Recorded information |

◆ ◆ ◆ ◆ ◆

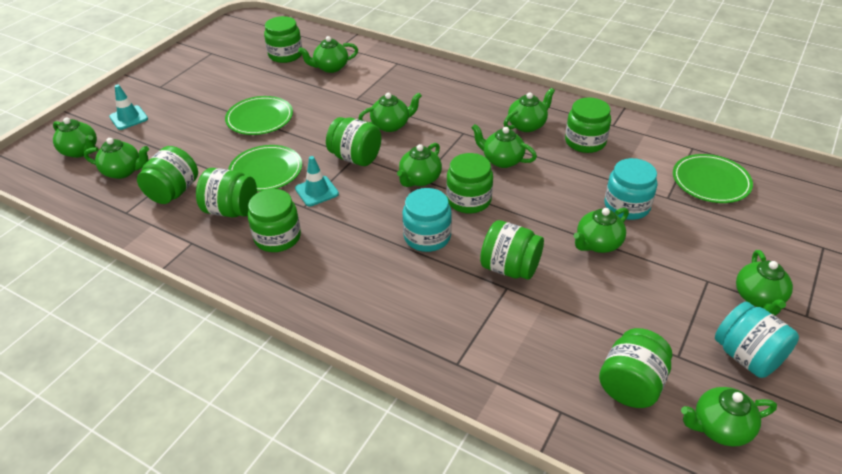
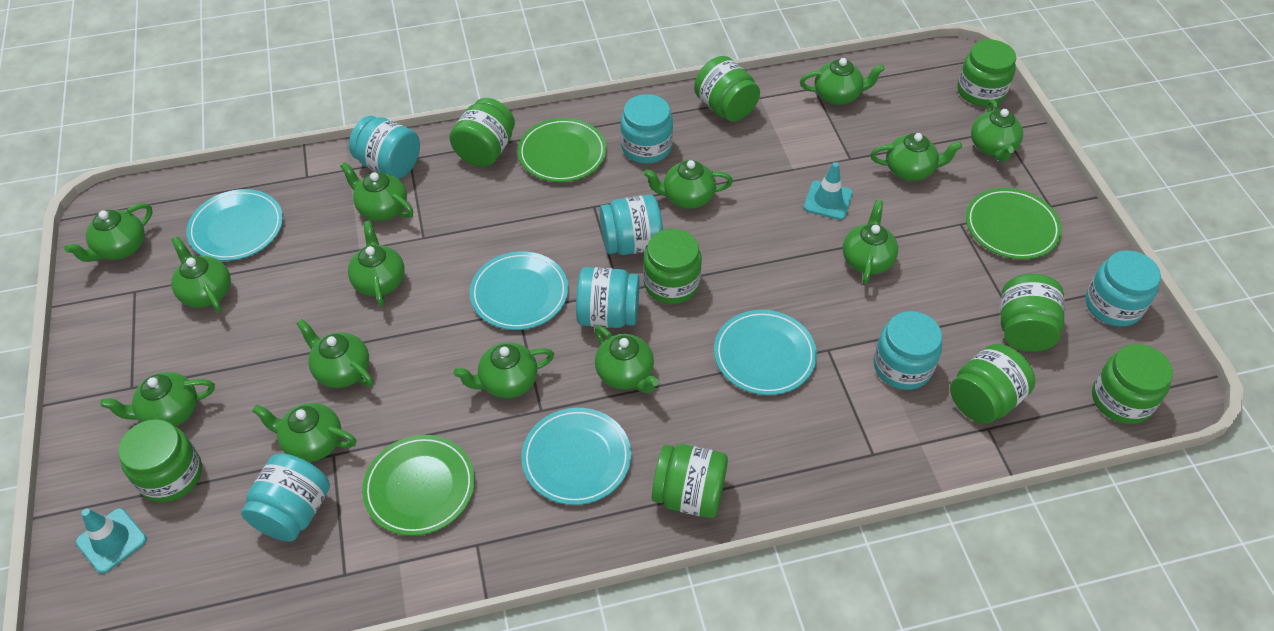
green teapot: 10 -> 14
turquoise jar: 3 -> 7
turquoise plate: 0 -> 4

◆ ◆ ◆ ◆ ◆

Work to be completed |
Give only the count of lines in this material that contain the string "turquoise".

Task solution |
2